((

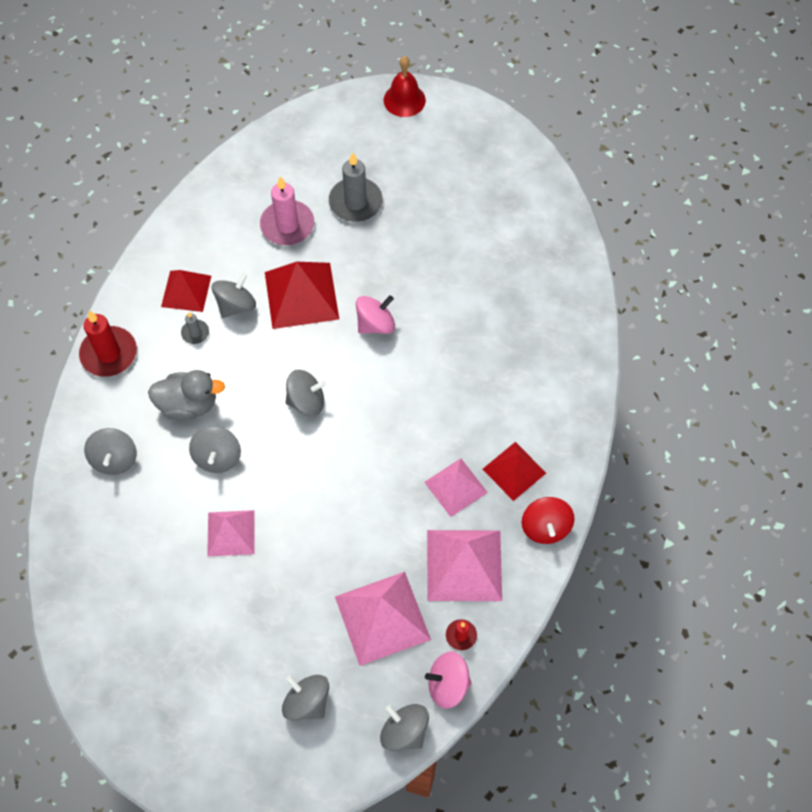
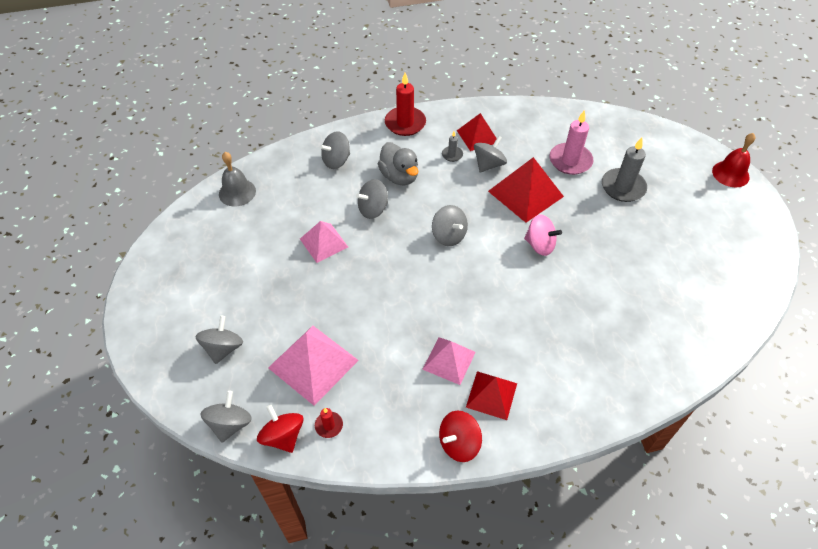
camera: 60 degrees right, 10 degrees down
grey spinning top [212,273,256,318] -> grey spinning top turned 60 degrees counterclockwise [474,136,507,172]
pink spinning top [425,651,472,709] -> red spinning top [257,405,303,453]
pink pyramid [427,530,502,601] -> none
none -> grey bell [219,152,256,206]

))

## Exercise brief
The result should be a verbatim copy of the data, free of pictures.

## Response to this task
camera: 60 degrees right, 10 degrees down
grey spinning top [212,273,256,318] -> grey spinning top turned 60 degrees counterclockwise [474,136,507,172]
pink spinning top [425,651,472,709] -> red spinning top [257,405,303,453]
pink pyramid [427,530,502,601] -> none
none -> grey bell [219,152,256,206]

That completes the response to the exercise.